Print the data below verbatim, minus images.

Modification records
[Start of section]
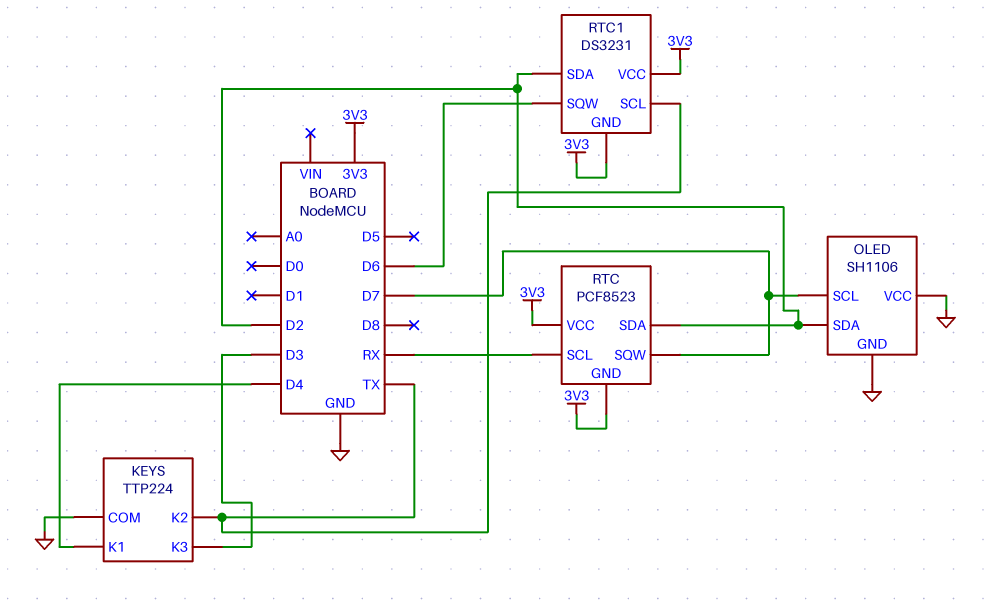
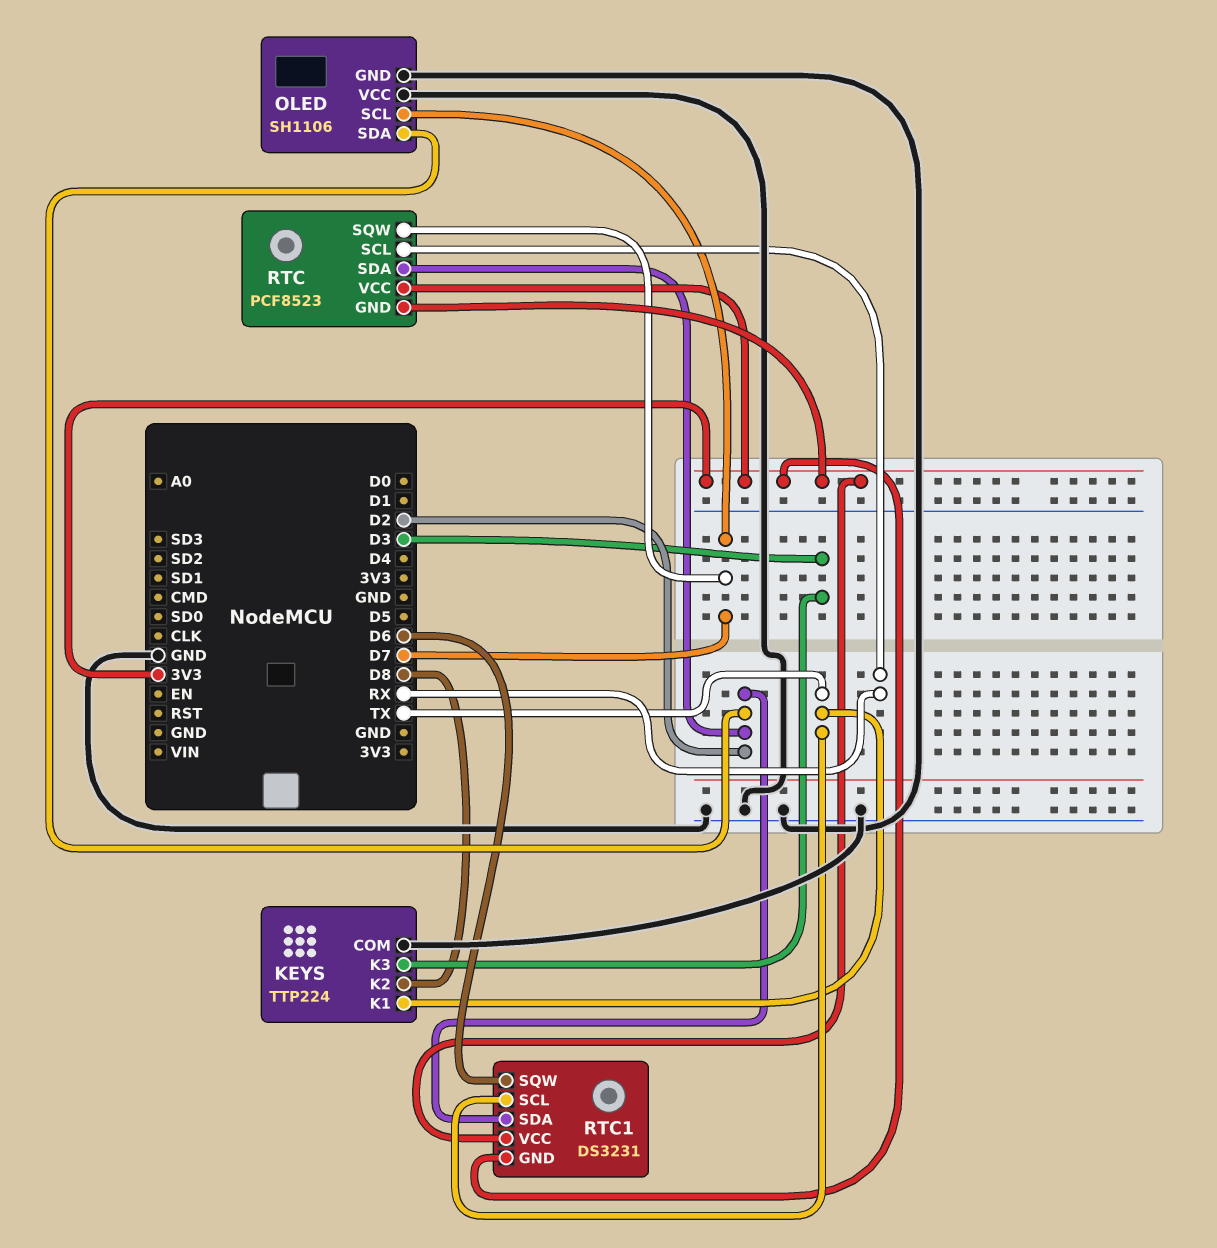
KEYS pin K1: D4 -> TX
KEYS pin K2: TX -> D8

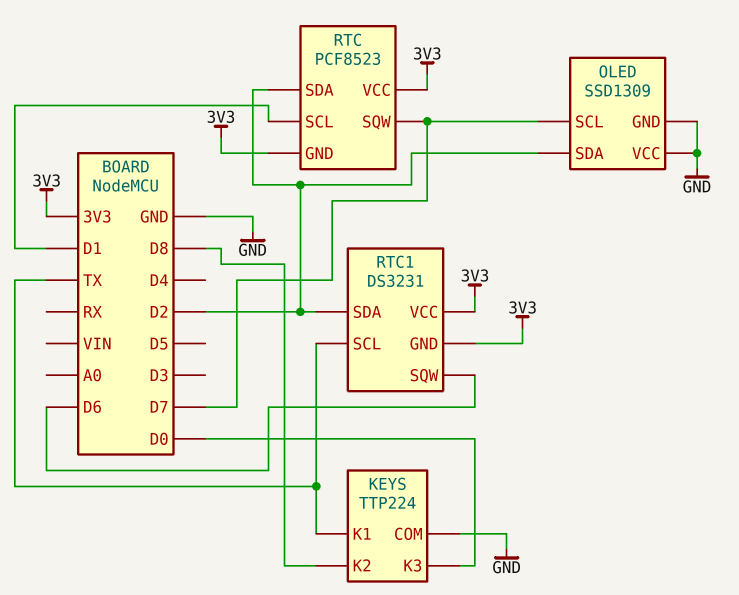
KEYS pin K3: D3 -> D0
OLED: SH1106 -> SSD1309
RTC pin SCL: RX -> D1

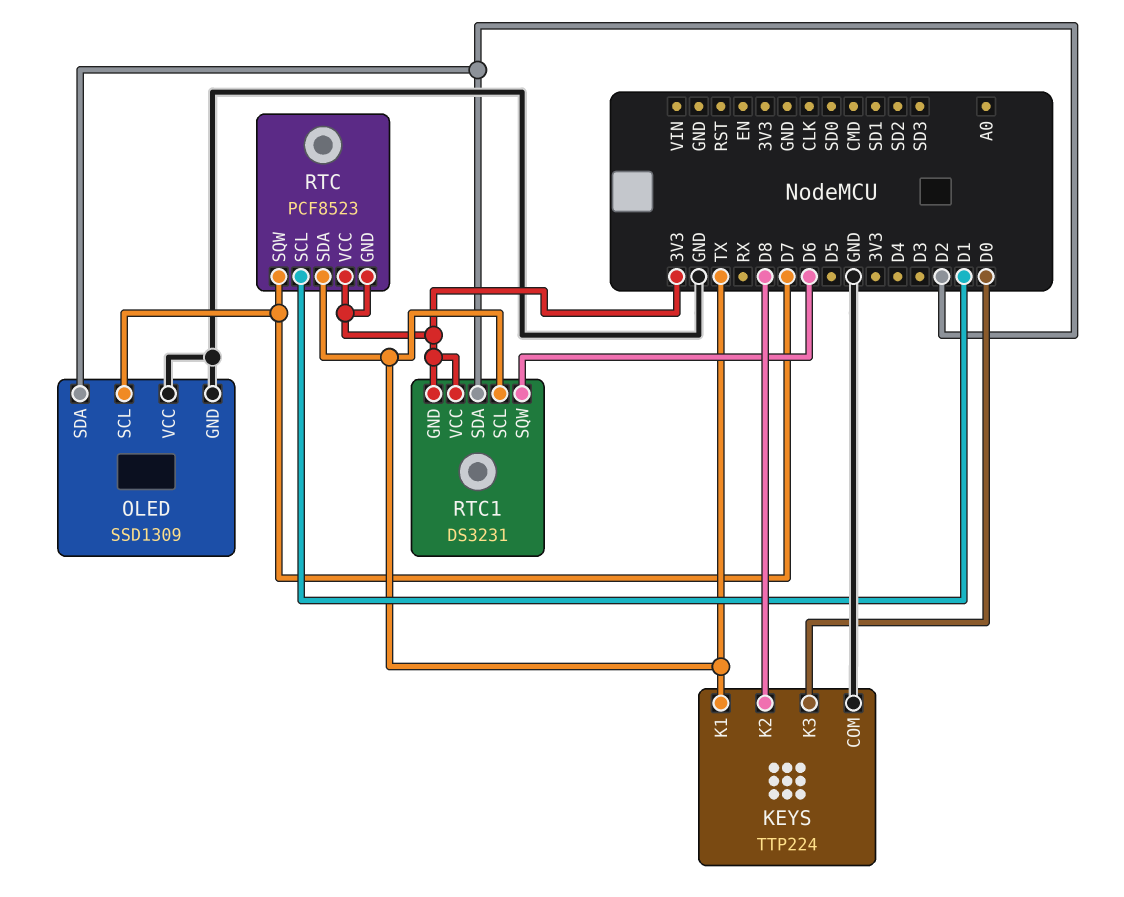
RTC pin SDA: D2 -> TX

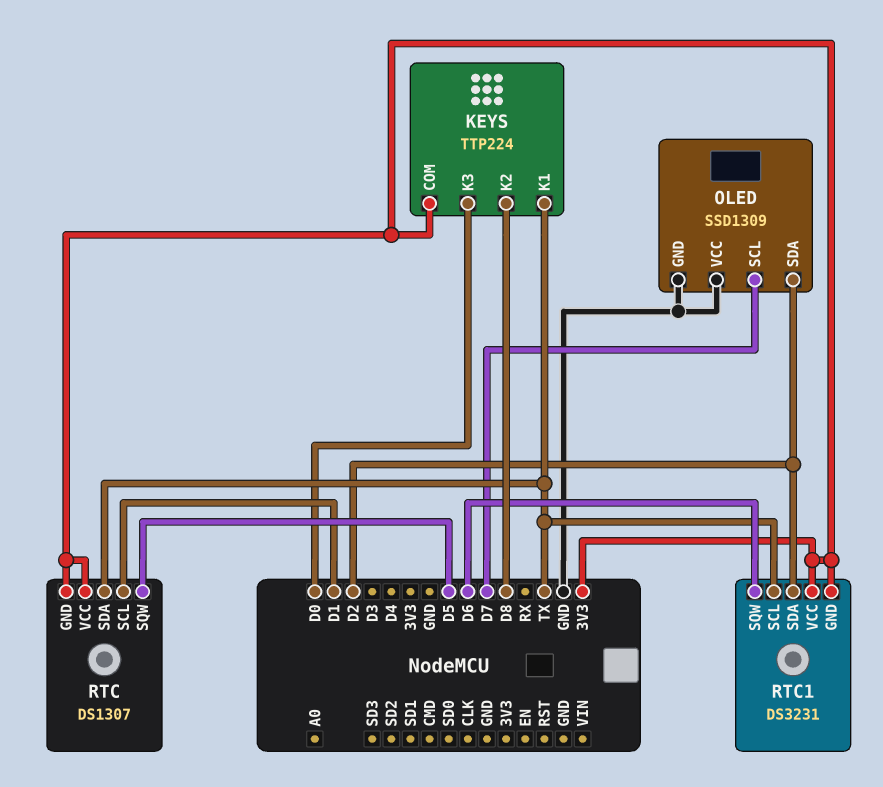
KEYS pin COM: GND -> 3V3
RTC: PCF8523 -> DS1307
RTC pin SQW: D7 -> D5

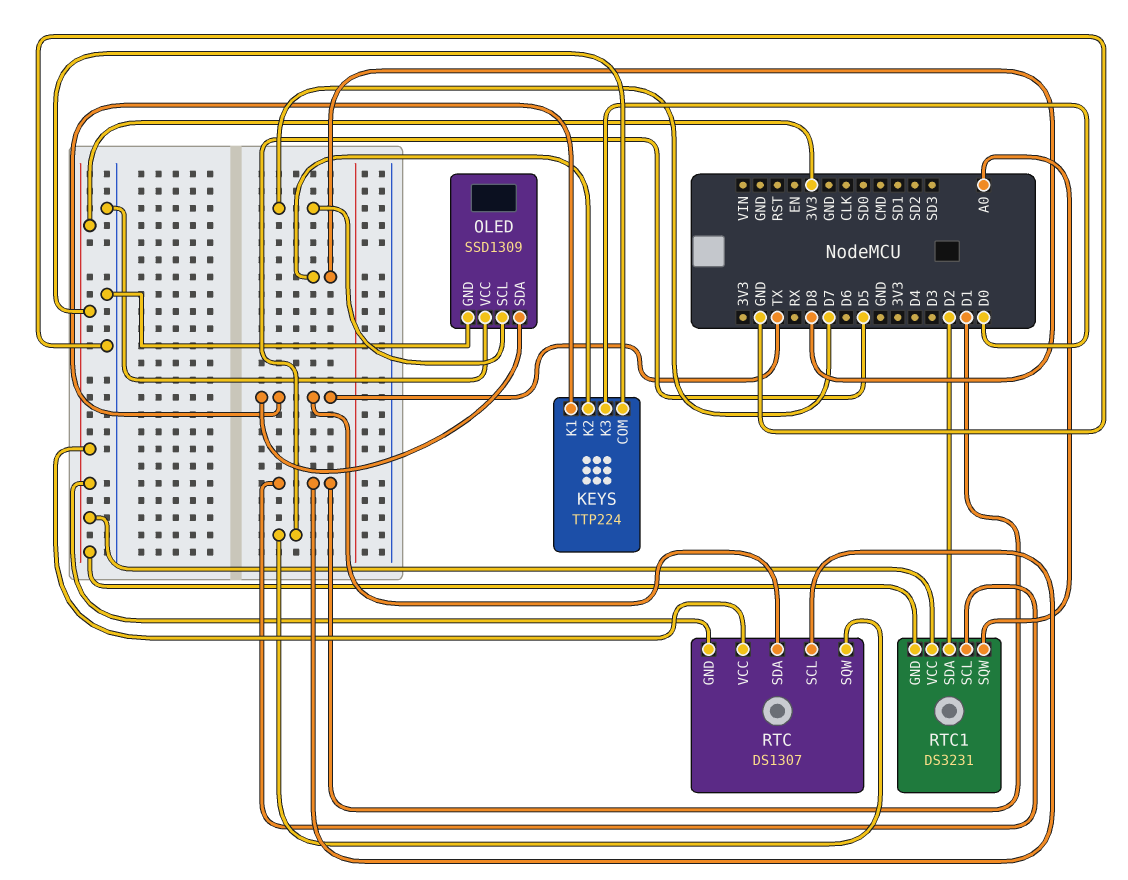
OLED pin SDA: D2 -> TX
RTC1 pin SCL: TX -> D1
RTC1 pin SQW: D6 -> A0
[End of section]
OUTPUT FOR THIS EXERCISE →
KEYS pin K1: D4 -> TX
KEYS pin K2: TX -> D8

KEYS pin K3: D3 -> D0
OLED: SH1106 -> SSD1309
RTC pin SCL: RX -> D1

RTC pin SDA: D2 -> TX

KEYS pin COM: GND -> 3V3
RTC: PCF8523 -> DS1307
RTC pin SQW: D7 -> D5

OLED pin SDA: D2 -> TX
RTC1 pin SCL: TX -> D1
RTC1 pin SQW: D6 -> A0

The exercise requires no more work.